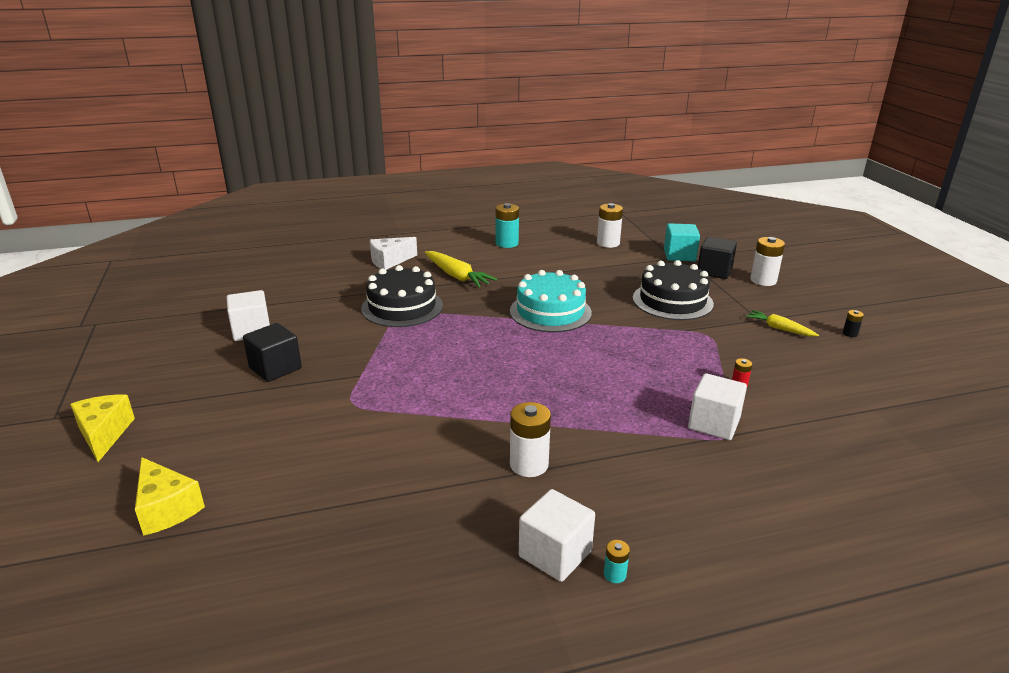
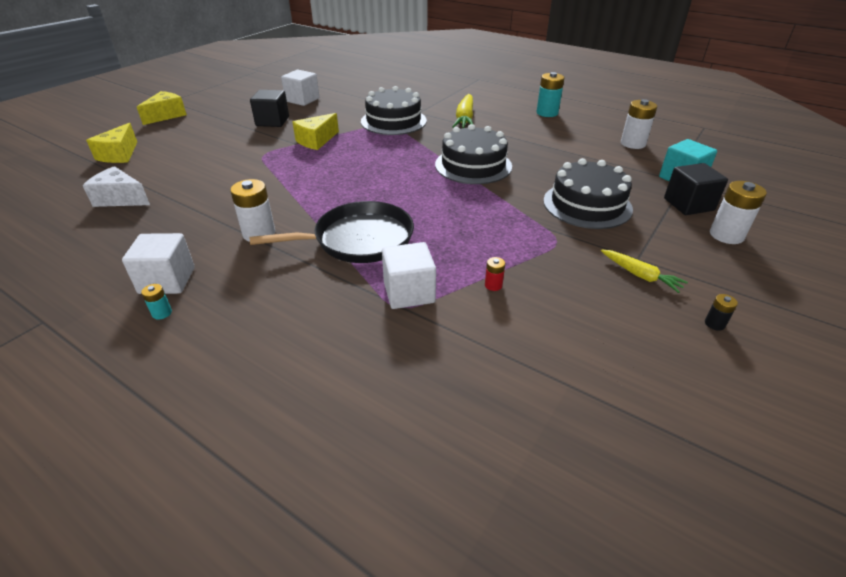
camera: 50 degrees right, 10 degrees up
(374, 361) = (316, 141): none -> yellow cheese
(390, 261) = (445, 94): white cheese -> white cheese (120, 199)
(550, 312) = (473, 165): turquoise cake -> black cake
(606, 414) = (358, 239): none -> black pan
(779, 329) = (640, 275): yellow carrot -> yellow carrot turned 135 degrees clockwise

INSTRUCTIONS TO FOLLOW: Restate word for word the lines from the line containing "(374, 361) = (316, 141): none" through the last line of the listing, inclusive, and nothing beyond them.

WRITTEN SOLUTION:
(374, 361) = (316, 141): none -> yellow cheese
(390, 261) = (445, 94): white cheese -> white cheese (120, 199)
(550, 312) = (473, 165): turquoise cake -> black cake
(606, 414) = (358, 239): none -> black pan
(779, 329) = (640, 275): yellow carrot -> yellow carrot turned 135 degrees clockwise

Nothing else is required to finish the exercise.